▸ Stated exercise:
Among the entries below, find the lines with "debris" and copy them.

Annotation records
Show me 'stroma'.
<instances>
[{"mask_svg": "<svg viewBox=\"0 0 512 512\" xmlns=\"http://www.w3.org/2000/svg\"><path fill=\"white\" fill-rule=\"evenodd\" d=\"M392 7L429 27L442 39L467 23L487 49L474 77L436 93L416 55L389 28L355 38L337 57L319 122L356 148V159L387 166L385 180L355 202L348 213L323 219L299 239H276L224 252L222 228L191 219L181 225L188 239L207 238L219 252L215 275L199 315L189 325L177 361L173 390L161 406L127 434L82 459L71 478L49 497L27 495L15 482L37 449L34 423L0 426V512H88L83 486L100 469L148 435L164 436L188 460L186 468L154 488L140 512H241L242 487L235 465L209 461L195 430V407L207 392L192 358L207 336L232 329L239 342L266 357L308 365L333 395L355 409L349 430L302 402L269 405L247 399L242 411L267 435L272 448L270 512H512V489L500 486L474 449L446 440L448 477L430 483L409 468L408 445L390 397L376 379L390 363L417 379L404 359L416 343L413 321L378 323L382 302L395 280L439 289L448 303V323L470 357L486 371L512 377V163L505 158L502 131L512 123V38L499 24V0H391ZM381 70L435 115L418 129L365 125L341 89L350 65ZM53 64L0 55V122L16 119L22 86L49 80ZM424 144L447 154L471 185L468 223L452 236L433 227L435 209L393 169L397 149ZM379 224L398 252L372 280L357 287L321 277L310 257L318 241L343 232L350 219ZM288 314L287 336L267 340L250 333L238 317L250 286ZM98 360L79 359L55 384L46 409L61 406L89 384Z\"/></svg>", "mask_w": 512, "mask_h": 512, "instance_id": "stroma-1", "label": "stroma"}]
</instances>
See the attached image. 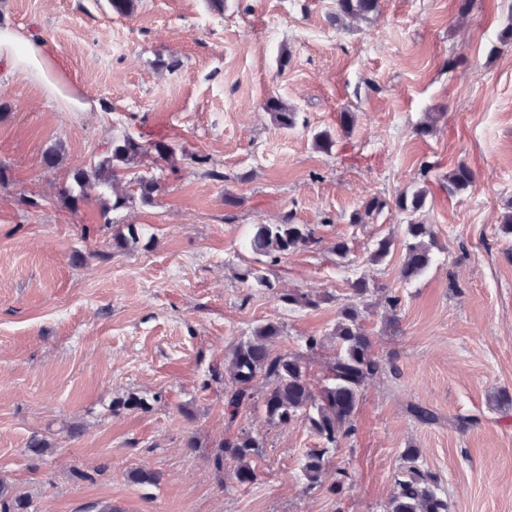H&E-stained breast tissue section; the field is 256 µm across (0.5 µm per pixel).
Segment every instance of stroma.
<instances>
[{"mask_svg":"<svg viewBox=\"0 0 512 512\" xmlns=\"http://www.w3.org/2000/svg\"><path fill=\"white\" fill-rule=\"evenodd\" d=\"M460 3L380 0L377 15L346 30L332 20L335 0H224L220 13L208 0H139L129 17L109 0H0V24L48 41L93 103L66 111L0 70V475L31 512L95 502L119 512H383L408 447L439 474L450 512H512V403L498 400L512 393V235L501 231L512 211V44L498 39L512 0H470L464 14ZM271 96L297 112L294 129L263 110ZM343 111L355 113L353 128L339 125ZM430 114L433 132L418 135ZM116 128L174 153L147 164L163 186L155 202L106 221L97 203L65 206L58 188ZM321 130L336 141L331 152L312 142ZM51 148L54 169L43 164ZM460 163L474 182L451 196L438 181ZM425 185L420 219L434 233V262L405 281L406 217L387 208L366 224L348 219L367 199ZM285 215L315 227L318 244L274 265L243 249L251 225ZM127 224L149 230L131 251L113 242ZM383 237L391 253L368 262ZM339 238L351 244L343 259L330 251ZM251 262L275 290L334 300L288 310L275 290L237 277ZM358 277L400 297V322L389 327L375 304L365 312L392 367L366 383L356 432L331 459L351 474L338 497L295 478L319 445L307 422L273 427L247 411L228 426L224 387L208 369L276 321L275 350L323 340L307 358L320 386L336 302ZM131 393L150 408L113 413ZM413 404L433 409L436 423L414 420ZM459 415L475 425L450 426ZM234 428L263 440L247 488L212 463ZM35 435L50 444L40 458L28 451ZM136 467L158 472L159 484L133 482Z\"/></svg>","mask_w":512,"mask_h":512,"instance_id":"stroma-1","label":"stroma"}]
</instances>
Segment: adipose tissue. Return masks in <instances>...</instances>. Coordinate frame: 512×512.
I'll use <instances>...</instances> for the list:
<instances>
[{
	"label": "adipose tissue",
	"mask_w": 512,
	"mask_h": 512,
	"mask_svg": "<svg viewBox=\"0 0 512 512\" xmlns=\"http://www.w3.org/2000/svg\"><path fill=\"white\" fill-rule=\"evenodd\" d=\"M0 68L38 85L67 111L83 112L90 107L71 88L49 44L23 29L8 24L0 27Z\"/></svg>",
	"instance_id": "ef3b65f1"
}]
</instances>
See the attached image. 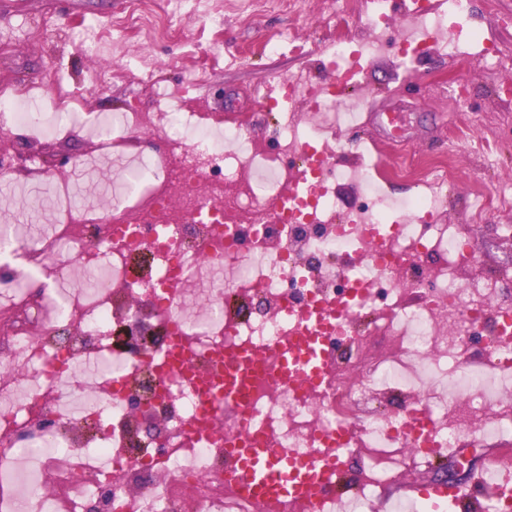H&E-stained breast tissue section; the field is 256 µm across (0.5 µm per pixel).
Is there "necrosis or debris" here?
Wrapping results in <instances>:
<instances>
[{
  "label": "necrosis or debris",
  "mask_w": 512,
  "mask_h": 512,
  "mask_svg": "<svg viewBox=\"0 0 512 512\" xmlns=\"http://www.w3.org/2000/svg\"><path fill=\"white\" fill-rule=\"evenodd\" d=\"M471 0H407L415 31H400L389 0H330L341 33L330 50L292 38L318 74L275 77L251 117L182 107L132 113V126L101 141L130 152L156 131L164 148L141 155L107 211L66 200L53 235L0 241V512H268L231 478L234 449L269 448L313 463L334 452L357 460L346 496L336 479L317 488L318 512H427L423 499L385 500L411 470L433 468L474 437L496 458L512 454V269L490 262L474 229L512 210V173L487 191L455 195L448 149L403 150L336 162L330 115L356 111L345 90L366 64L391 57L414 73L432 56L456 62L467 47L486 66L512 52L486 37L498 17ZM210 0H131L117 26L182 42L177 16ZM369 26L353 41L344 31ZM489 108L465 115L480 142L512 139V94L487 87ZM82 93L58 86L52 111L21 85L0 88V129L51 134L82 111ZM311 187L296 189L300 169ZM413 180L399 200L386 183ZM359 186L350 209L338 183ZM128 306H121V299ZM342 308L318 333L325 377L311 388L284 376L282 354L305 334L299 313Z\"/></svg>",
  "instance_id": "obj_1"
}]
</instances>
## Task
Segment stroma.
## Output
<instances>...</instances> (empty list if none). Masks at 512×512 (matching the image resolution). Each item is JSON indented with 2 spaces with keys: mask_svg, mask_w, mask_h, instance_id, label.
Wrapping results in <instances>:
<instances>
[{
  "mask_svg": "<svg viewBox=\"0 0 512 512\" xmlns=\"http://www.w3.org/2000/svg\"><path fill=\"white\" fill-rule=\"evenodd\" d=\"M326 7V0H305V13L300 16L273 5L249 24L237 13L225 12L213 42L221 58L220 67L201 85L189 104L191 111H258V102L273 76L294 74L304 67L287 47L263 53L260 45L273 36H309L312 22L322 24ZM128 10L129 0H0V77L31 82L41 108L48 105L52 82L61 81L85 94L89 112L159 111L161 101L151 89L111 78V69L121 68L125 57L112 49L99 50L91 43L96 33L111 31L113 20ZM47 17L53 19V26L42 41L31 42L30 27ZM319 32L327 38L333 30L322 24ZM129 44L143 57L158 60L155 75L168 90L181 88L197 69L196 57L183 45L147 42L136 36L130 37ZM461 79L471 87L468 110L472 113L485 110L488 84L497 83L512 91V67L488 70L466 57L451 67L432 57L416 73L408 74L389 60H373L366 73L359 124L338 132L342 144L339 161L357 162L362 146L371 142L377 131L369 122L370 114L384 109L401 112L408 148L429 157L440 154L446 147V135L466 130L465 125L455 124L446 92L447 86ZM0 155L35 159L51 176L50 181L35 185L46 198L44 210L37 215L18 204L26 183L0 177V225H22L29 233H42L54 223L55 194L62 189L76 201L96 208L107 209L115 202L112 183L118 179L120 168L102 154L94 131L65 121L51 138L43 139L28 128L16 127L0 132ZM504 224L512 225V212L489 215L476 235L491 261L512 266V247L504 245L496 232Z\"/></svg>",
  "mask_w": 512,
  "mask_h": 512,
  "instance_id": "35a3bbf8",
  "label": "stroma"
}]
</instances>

▸ Full output:
Is there "necrosis or debris" here?
  "label": "necrosis or debris",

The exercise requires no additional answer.